▶ _Work request_:
Reproduce, exactly as they appear, the line containing "cyan round brick" and every line after it, ending with the last line of the records.

▶ _Extracted data_:
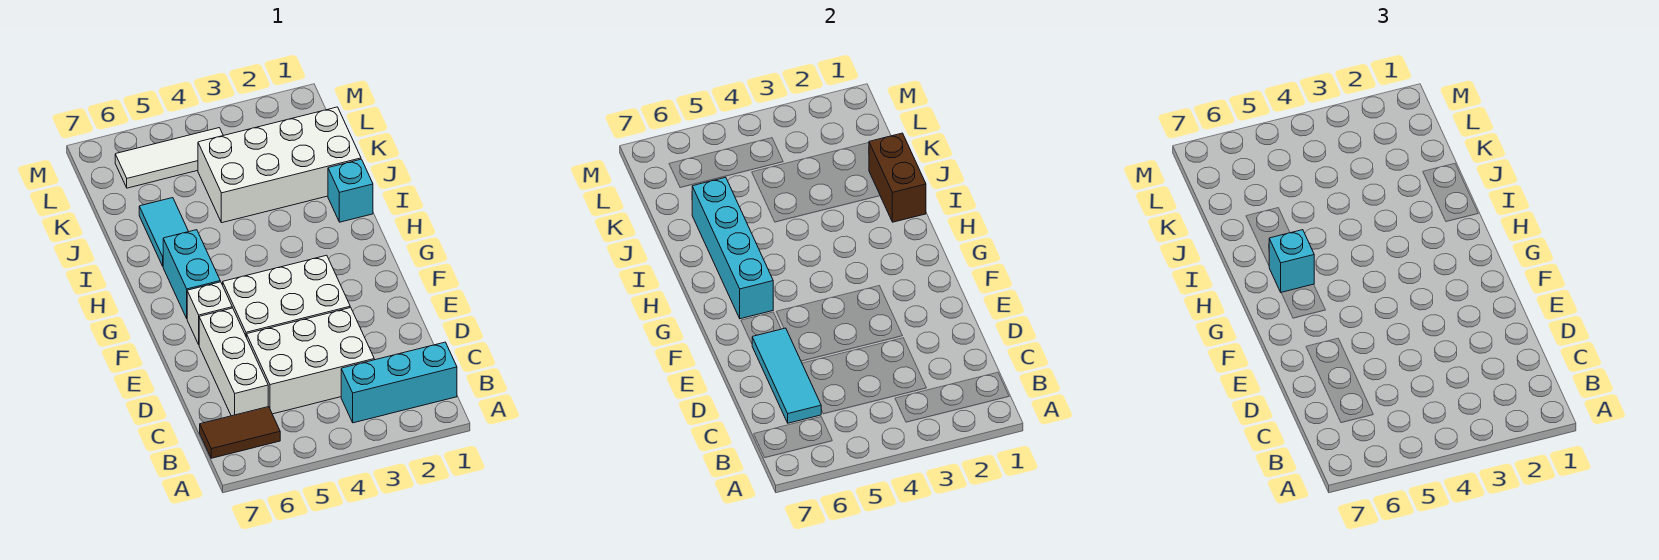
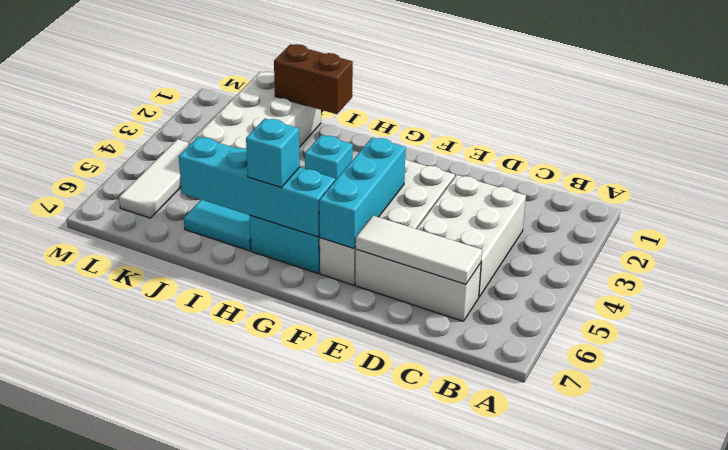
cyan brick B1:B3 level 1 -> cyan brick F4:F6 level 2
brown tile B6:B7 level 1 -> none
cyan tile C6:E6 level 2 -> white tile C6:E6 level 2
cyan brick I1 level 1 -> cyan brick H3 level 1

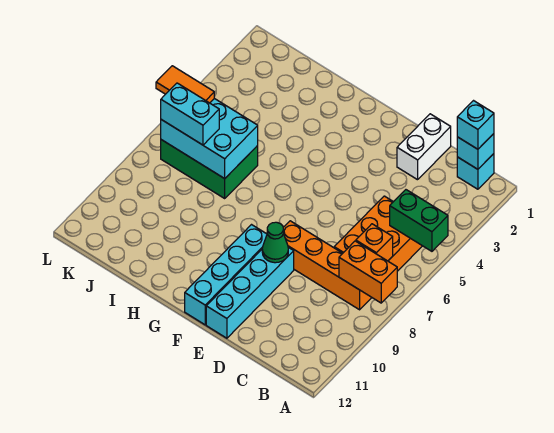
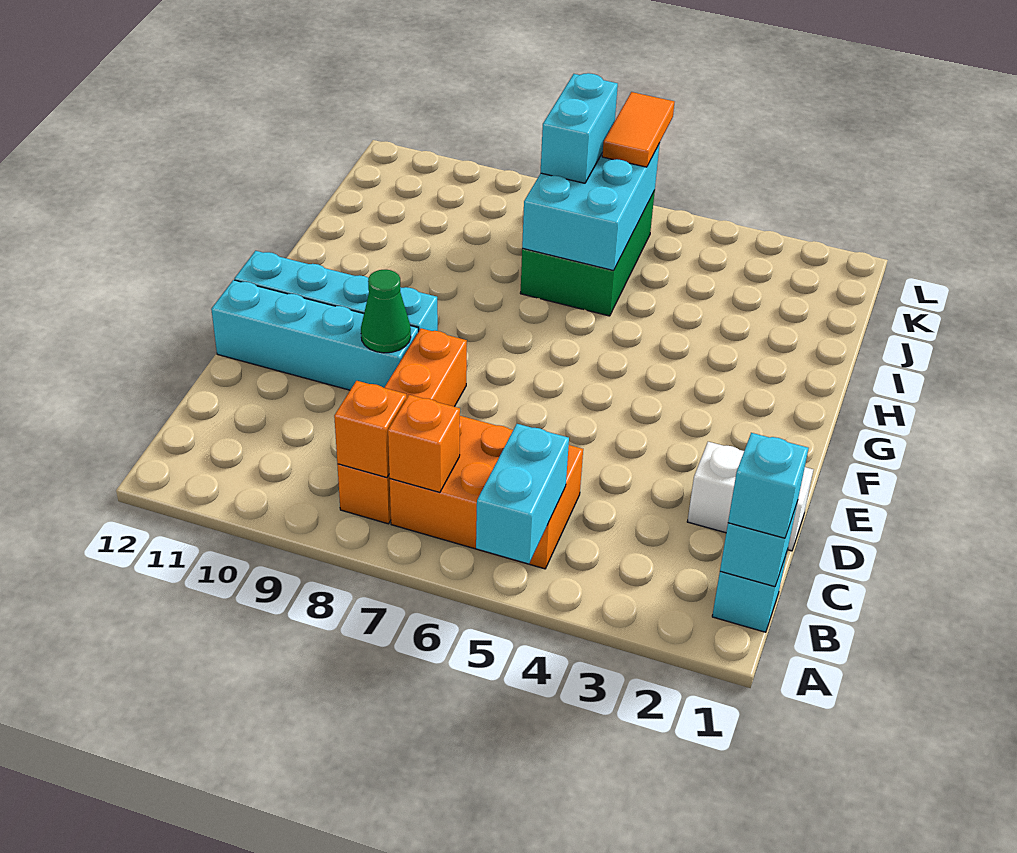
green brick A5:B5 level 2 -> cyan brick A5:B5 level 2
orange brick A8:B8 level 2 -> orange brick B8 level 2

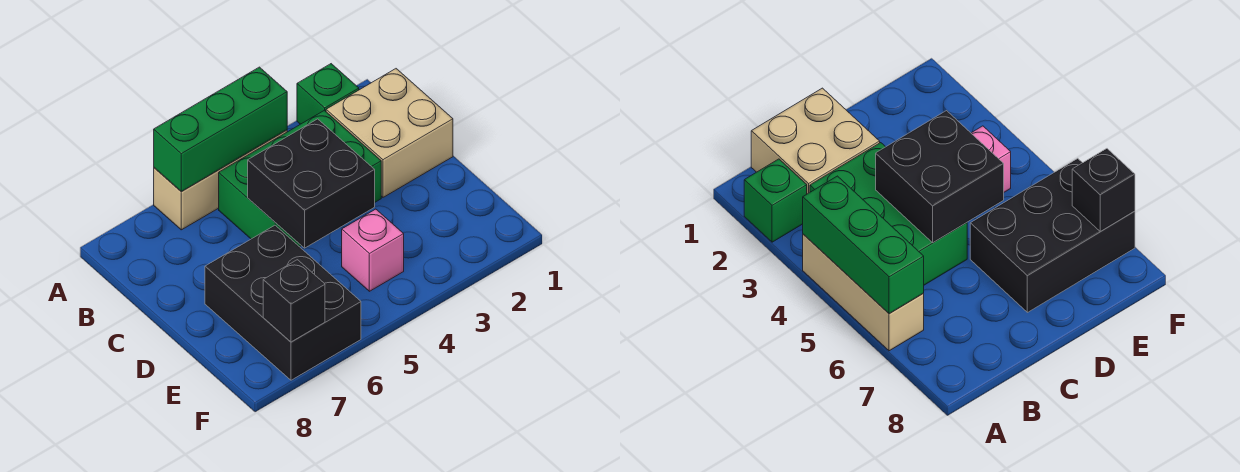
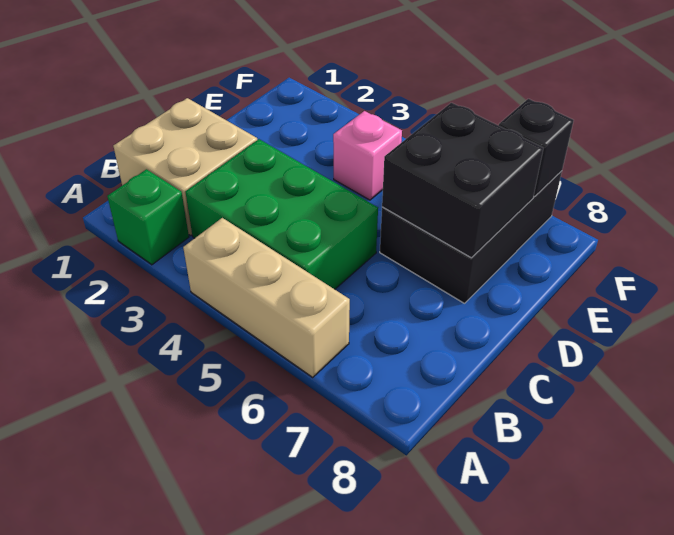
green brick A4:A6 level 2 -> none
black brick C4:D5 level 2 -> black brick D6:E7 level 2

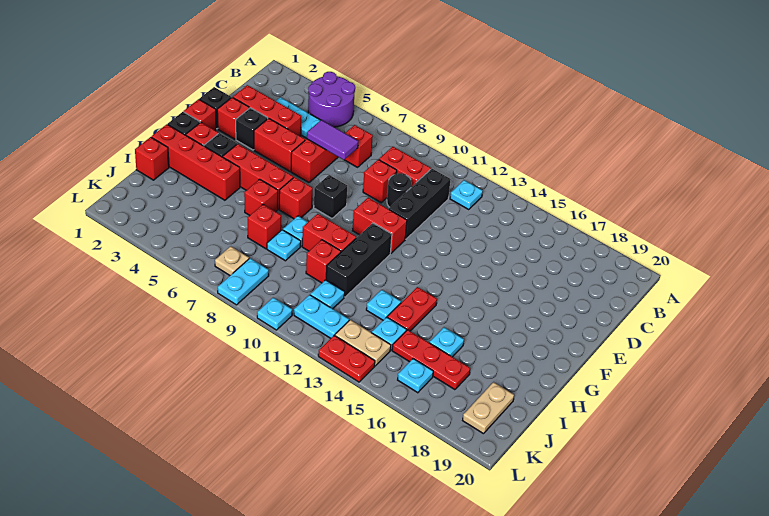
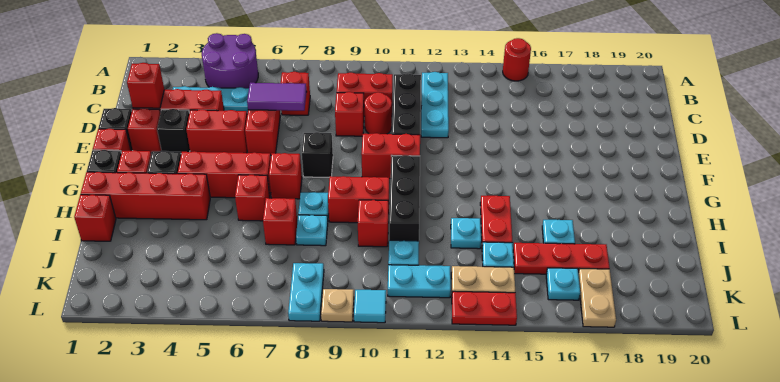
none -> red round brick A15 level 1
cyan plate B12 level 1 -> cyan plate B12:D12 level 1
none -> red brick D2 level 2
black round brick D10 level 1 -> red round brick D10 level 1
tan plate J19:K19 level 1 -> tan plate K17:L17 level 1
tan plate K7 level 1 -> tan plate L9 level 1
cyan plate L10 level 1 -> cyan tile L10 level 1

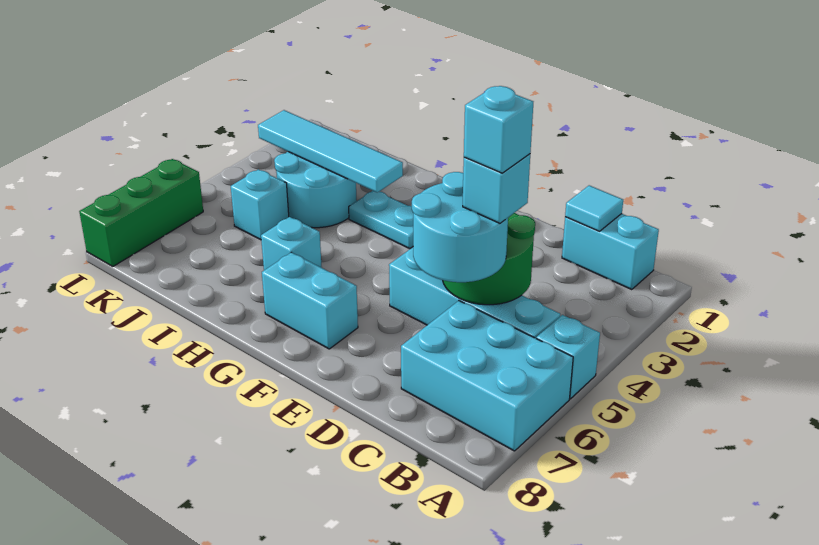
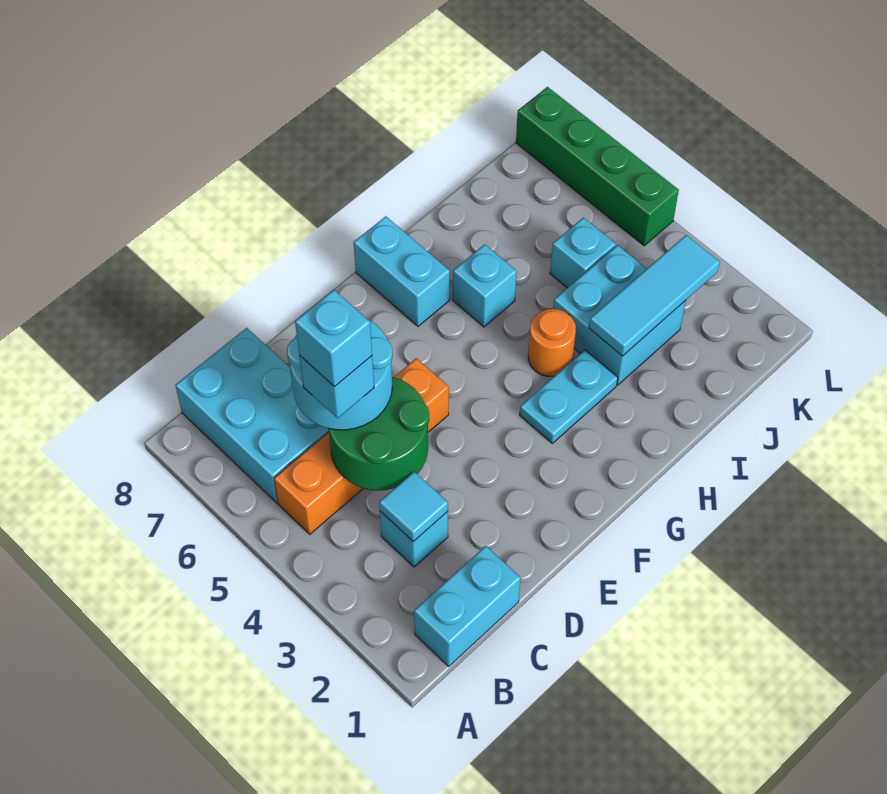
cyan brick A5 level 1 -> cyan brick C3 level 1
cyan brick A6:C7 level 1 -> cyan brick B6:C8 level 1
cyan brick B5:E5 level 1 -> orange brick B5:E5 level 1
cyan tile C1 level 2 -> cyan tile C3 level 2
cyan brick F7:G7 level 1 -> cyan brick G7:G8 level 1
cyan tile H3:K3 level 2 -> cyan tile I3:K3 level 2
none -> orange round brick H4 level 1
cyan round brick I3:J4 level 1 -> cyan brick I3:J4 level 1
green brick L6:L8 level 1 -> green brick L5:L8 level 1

▶ _Exercise response_:
cyan round brick I3:J4 level 1 -> cyan brick I3:J4 level 1
green brick L6:L8 level 1 -> green brick L5:L8 level 1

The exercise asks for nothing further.